Excerpted records START
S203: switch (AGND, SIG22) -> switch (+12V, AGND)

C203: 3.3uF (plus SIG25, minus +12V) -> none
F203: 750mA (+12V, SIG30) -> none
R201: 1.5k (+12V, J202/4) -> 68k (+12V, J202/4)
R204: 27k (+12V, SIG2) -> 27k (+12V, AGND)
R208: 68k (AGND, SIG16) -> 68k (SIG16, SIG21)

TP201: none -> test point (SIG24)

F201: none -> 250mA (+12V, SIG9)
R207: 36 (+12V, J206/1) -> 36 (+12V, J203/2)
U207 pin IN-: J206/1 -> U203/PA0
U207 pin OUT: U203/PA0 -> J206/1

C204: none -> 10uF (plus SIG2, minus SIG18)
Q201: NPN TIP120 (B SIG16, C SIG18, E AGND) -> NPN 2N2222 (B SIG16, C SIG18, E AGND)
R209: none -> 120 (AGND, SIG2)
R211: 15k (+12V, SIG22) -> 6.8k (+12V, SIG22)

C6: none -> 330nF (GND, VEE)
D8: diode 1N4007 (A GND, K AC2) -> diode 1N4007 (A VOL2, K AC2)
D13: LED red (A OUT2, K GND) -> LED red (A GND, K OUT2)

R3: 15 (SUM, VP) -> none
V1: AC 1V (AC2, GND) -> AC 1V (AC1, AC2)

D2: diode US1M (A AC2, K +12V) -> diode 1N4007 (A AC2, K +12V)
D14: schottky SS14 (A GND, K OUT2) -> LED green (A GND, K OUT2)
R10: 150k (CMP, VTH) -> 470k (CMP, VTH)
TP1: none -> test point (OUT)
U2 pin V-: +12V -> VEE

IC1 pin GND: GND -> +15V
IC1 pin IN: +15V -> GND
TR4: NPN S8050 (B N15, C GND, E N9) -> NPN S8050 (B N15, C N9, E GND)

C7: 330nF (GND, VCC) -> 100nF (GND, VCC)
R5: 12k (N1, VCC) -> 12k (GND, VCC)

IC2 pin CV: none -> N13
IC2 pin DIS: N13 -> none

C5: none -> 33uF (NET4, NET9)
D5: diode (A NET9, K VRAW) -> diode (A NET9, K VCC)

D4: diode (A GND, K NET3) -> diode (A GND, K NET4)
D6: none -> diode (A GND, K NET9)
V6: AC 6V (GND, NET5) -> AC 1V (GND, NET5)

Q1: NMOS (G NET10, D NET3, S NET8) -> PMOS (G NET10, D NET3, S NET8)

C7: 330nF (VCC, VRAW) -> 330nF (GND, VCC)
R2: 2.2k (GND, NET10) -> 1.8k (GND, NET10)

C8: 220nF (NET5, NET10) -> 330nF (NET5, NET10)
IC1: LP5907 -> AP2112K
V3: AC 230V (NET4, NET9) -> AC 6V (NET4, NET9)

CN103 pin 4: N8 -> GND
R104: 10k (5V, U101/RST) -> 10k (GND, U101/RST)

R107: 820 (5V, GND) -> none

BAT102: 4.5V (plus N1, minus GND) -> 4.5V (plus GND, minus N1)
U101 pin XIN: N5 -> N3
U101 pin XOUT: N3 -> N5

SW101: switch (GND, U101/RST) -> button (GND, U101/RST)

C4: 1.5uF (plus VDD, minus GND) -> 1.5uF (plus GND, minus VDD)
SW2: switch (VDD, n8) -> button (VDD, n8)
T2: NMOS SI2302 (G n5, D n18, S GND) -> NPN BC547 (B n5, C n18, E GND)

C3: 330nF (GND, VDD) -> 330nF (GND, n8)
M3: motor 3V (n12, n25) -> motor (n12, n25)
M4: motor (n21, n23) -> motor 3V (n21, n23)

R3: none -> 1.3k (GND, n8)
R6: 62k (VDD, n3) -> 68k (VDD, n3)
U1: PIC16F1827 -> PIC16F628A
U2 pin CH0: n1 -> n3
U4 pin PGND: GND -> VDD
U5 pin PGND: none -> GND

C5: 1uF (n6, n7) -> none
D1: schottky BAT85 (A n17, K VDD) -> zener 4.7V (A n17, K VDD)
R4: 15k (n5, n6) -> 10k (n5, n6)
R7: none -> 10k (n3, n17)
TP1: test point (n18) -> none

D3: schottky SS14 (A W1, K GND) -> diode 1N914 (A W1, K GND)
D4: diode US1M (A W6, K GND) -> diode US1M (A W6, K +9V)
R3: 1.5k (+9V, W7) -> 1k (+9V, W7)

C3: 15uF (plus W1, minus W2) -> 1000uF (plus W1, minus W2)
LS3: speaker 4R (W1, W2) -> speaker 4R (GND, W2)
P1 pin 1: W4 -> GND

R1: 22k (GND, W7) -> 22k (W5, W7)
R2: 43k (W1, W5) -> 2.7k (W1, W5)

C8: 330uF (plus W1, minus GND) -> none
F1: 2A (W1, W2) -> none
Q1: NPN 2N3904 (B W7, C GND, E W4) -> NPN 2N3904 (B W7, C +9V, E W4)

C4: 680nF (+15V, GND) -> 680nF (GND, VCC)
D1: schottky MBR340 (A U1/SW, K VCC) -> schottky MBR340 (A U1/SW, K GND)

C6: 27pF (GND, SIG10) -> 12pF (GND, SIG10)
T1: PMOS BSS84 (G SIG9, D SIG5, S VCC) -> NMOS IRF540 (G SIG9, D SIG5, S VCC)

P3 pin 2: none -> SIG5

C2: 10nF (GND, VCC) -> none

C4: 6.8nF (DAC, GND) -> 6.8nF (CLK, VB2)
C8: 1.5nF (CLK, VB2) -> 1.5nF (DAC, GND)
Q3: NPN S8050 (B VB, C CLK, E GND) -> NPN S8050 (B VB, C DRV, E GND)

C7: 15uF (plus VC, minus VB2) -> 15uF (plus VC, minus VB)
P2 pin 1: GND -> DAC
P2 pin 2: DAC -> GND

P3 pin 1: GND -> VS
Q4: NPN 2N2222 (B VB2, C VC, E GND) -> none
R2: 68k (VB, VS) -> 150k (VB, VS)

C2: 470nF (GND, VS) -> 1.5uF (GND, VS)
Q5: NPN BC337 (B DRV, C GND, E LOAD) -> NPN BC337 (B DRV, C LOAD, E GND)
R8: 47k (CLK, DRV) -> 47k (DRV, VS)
Excerpted records END
# [What you are asked to do]
In the listing above, find the line with "IC1: LP5907 -> AP2112K" and the line with "R7: none -> 10k (n3, n17)". Output those two lines and every line between them, exactly as written.

# [Response box]
IC1: LP5907 -> AP2112K
V3: AC 230V (NET4, NET9) -> AC 6V (NET4, NET9)

CN103 pin 4: N8 -> GND
R104: 10k (5V, U101/RST) -> 10k (GND, U101/RST)

R107: 820 (5V, GND) -> none

BAT102: 4.5V (plus N1, minus GND) -> 4.5V (plus GND, minus N1)
U101 pin XIN: N5 -> N3
U101 pin XOUT: N3 -> N5

SW101: switch (GND, U101/RST) -> button (GND, U101/RST)

C4: 1.5uF (plus VDD, minus GND) -> 1.5uF (plus GND, minus VDD)
SW2: switch (VDD, n8) -> button (VDD, n8)
T2: NMOS SI2302 (G n5, D n18, S GND) -> NPN BC547 (B n5, C n18, E GND)

C3: 330nF (GND, VDD) -> 330nF (GND, n8)
M3: motor 3V (n12, n25) -> motor (n12, n25)
M4: motor (n21, n23) -> motor 3V (n21, n23)

R3: none -> 1.3k (GND, n8)
R6: 62k (VDD, n3) -> 68k (VDD, n3)
U1: PIC16F1827 -> PIC16F628A
U2 pin CH0: n1 -> n3
U4 pin PGND: GND -> VDD
U5 pin PGND: none -> GND

C5: 1uF (n6, n7) -> none
D1: schottky BAT85 (A n17, K VDD) -> zener 4.7V (A n17, K VDD)
R4: 15k (n5, n6) -> 10k (n5, n6)
R7: none -> 10k (n3, n17)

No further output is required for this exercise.